- _What needs to be done_:
Transcribe the listing below only from the line with "C9: 18pF (GND, VOL) -> 39pF (GND, VOL)" up to and including the line with "RV6: 5k (GND, VOL, wiper".

- _Data to examine_:
_ _ _

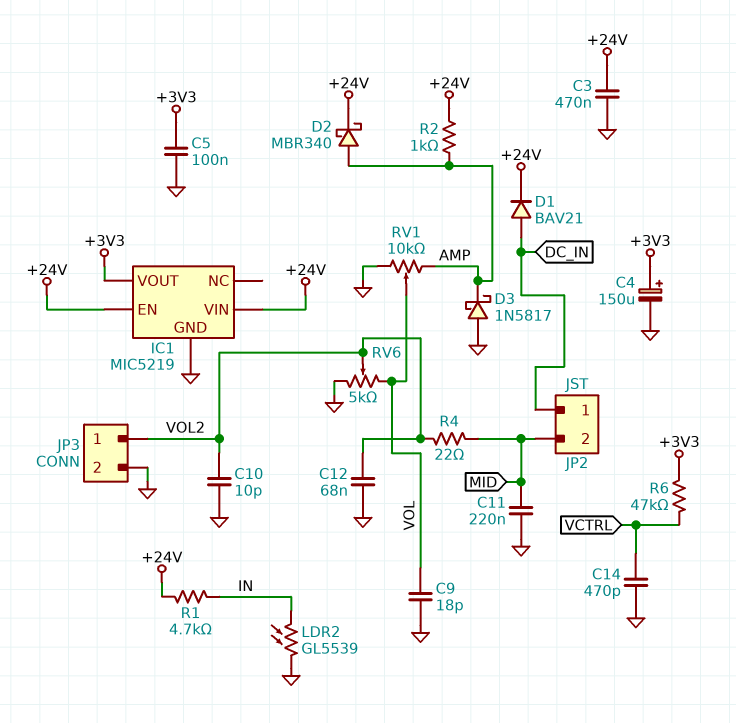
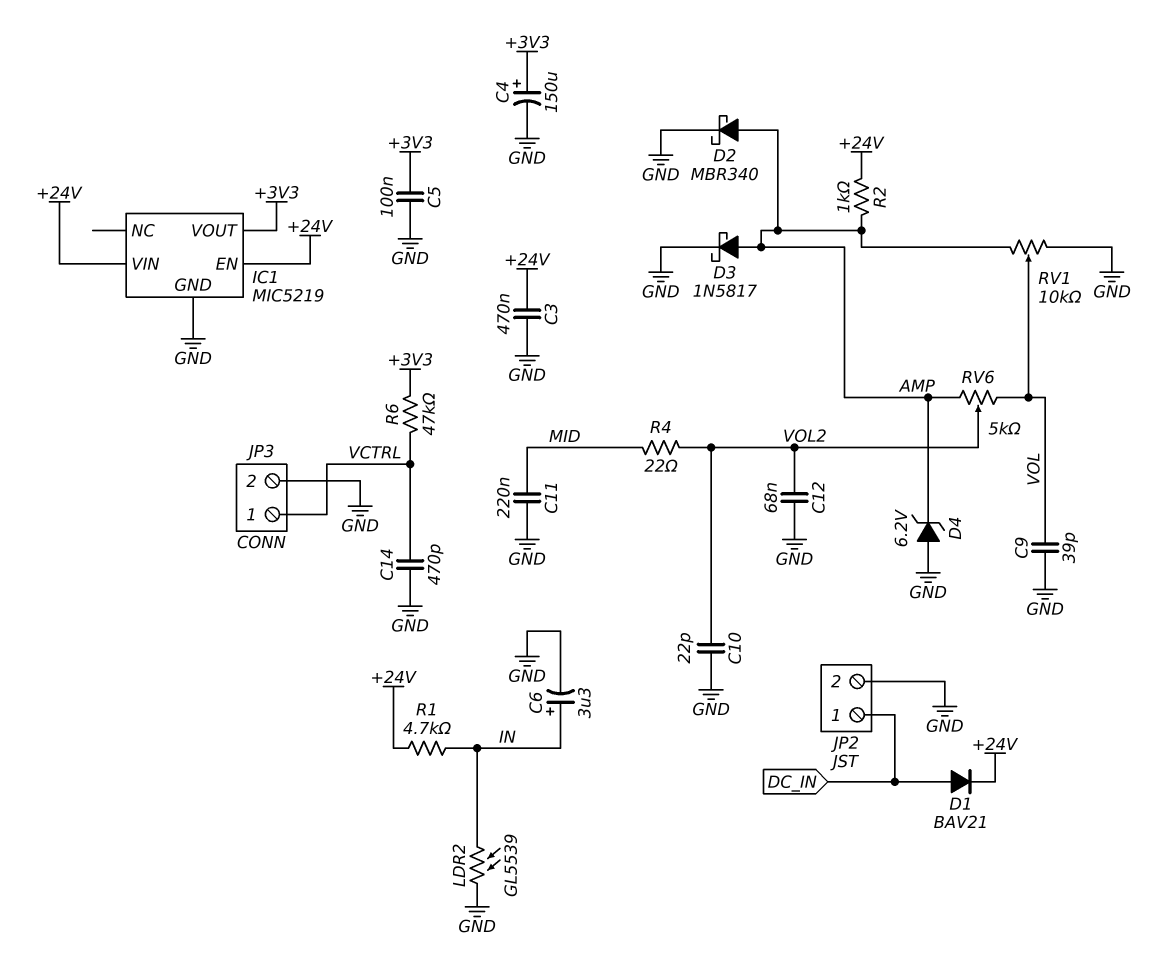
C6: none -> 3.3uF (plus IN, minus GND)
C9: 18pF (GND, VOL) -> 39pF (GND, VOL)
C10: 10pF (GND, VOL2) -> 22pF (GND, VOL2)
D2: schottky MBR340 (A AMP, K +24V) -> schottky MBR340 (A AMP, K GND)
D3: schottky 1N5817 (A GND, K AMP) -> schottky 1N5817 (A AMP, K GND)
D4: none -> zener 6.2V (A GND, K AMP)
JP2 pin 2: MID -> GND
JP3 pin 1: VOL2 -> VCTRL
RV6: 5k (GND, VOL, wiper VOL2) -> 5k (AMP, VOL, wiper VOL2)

_ _ _

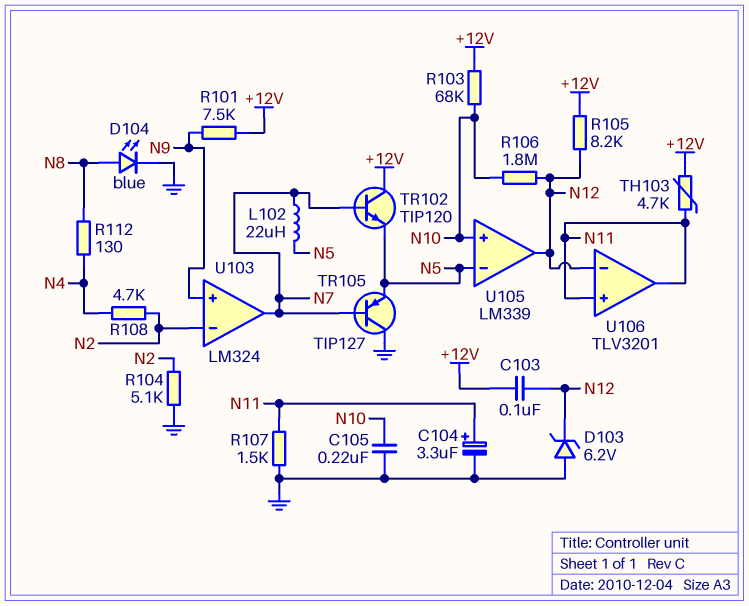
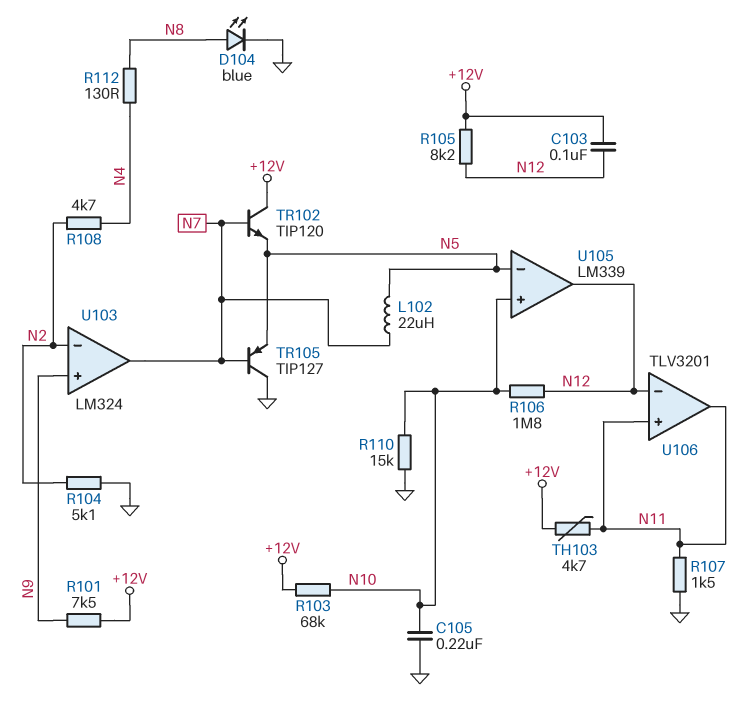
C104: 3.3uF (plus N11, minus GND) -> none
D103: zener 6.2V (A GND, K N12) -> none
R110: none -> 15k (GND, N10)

_ _ _

- _Result of the exercise_:
C9: 18pF (GND, VOL) -> 39pF (GND, VOL)
C10: 10pF (GND, VOL2) -> 22pF (GND, VOL2)
D2: schottky MBR340 (A AMP, K +24V) -> schottky MBR340 (A AMP, K GND)
D3: schottky 1N5817 (A GND, K AMP) -> schottky 1N5817 (A AMP, K GND)
D4: none -> zener 6.2V (A GND, K AMP)
JP2 pin 2: MID -> GND
JP3 pin 1: VOL2 -> VCTRL
RV6: 5k (GND, VOL, wiper VOL2) -> 5k (AMP, VOL, wiper VOL2)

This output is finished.